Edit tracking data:
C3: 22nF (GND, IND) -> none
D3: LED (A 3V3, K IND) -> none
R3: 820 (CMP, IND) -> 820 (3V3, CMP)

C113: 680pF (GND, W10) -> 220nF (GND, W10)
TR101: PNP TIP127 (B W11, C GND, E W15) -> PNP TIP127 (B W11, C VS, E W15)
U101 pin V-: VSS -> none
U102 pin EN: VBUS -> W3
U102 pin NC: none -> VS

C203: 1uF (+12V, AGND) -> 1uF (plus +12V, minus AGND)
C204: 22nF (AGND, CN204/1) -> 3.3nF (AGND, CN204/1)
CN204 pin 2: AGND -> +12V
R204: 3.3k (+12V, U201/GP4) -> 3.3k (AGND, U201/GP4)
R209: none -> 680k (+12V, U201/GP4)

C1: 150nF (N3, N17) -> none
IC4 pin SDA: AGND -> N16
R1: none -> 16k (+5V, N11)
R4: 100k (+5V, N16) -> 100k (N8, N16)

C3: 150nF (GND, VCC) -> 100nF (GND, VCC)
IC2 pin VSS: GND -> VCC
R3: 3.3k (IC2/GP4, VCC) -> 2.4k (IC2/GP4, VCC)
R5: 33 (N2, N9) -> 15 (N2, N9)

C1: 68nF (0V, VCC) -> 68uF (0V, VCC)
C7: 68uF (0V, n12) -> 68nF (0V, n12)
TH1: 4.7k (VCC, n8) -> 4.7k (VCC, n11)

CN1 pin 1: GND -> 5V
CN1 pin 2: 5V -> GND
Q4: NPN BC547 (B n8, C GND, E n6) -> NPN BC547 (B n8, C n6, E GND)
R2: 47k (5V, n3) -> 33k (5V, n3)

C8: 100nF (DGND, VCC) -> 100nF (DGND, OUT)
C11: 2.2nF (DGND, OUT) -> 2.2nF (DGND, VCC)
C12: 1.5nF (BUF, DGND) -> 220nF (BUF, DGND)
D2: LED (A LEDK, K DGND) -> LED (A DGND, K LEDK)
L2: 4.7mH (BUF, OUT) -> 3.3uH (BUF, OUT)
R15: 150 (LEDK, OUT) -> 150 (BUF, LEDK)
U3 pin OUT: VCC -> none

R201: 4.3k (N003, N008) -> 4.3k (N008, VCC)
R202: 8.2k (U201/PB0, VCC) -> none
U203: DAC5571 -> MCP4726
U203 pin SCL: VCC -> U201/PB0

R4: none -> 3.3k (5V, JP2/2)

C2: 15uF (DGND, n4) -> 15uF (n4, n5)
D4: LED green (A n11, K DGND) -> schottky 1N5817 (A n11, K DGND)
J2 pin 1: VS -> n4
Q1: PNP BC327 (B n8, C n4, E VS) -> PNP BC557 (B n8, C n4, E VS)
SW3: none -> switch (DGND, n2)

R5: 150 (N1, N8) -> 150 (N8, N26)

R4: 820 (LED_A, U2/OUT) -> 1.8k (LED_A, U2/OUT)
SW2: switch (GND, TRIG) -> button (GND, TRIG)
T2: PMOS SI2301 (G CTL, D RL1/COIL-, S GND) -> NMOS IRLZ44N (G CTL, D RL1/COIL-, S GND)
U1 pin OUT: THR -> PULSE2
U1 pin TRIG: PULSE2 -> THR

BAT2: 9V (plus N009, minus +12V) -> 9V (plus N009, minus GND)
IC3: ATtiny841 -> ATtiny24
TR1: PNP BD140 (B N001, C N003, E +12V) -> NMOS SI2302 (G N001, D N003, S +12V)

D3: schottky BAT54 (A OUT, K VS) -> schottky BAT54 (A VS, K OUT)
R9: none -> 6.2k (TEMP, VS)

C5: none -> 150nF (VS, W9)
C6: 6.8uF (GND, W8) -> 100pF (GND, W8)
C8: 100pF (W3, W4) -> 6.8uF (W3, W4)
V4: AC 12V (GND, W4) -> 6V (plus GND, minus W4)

What this task involves: All the records above must be transcribed without a single change to any word.

Response to the task:
C3: 22nF (GND, IND) -> none
D3: LED (A 3V3, K IND) -> none
R3: 820 (CMP, IND) -> 820 (3V3, CMP)

C113: 680pF (GND, W10) -> 220nF (GND, W10)
TR101: PNP TIP127 (B W11, C GND, E W15) -> PNP TIP127 (B W11, C VS, E W15)
U101 pin V-: VSS -> none
U102 pin EN: VBUS -> W3
U102 pin NC: none -> VS

C203: 1uF (+12V, AGND) -> 1uF (plus +12V, minus AGND)
C204: 22nF (AGND, CN204/1) -> 3.3nF (AGND, CN204/1)
CN204 pin 2: AGND -> +12V
R204: 3.3k (+12V, U201/GP4) -> 3.3k (AGND, U201/GP4)
R209: none -> 680k (+12V, U201/GP4)

C1: 150nF (N3, N17) -> none
IC4 pin SDA: AGND -> N16
R1: none -> 16k (+5V, N11)
R4: 100k (+5V, N16) -> 100k (N8, N16)

C3: 150nF (GND, VCC) -> 100nF (GND, VCC)
IC2 pin VSS: GND -> VCC
R3: 3.3k (IC2/GP4, VCC) -> 2.4k (IC2/GP4, VCC)
R5: 33 (N2, N9) -> 15 (N2, N9)

C1: 68nF (0V, VCC) -> 68uF (0V, VCC)
C7: 68uF (0V, n12) -> 68nF (0V, n12)
TH1: 4.7k (VCC, n8) -> 4.7k (VCC, n11)

CN1 pin 1: GND -> 5V
CN1 pin 2: 5V -> GND
Q4: NPN BC547 (B n8, C GND, E n6) -> NPN BC547 (B n8, C n6, E GND)
R2: 47k (5V, n3) -> 33k (5V, n3)

C8: 100nF (DGND, VCC) -> 100nF (DGND, OUT)
C11: 2.2nF (DGND, OUT) -> 2.2nF (DGND, VCC)
C12: 1.5nF (BUF, DGND) -> 220nF (BUF, DGND)
D2: LED (A LEDK, K DGND) -> LED (A DGND, K LEDK)
L2: 4.7mH (BUF, OUT) -> 3.3uH (BUF, OUT)
R15: 150 (LEDK, OUT) -> 150 (BUF, LEDK)
U3 pin OUT: VCC -> none

R201: 4.3k (N003, N008) -> 4.3k (N008, VCC)
R202: 8.2k (U201/PB0, VCC) -> none
U203: DAC5571 -> MCP4726
U203 pin SCL: VCC -> U201/PB0

R4: none -> 3.3k (5V, JP2/2)

C2: 15uF (DGND, n4) -> 15uF (n4, n5)
D4: LED green (A n11, K DGND) -> schottky 1N5817 (A n11, K DGND)
J2 pin 1: VS -> n4
Q1: PNP BC327 (B n8, C n4, E VS) -> PNP BC557 (B n8, C n4, E VS)
SW3: none -> switch (DGND, n2)

R5: 150 (N1, N8) -> 150 (N8, N26)

R4: 820 (LED_A, U2/OUT) -> 1.8k (LED_A, U2/OUT)
SW2: switch (GND, TRIG) -> button (GND, TRIG)
T2: PMOS SI2301 (G CTL, D RL1/COIL-, S GND) -> NMOS IRLZ44N (G CTL, D RL1/COIL-, S GND)
U1 pin OUT: THR -> PULSE2
U1 pin TRIG: PULSE2 -> THR

BAT2: 9V (plus N009, minus +12V) -> 9V (plus N009, minus GND)
IC3: ATtiny841 -> ATtiny24
TR1: PNP BD140 (B N001, C N003, E +12V) -> NMOS SI2302 (G N001, D N003, S +12V)

D3: schottky BAT54 (A OUT, K VS) -> schottky BAT54 (A VS, K OUT)
R9: none -> 6.2k (TEMP, VS)

C5: none -> 150nF (VS, W9)
C6: 6.8uF (GND, W8) -> 100pF (GND, W8)
C8: 100pF (W3, W4) -> 6.8uF (W3, W4)
V4: AC 12V (GND, W4) -> 6V (plus GND, minus W4)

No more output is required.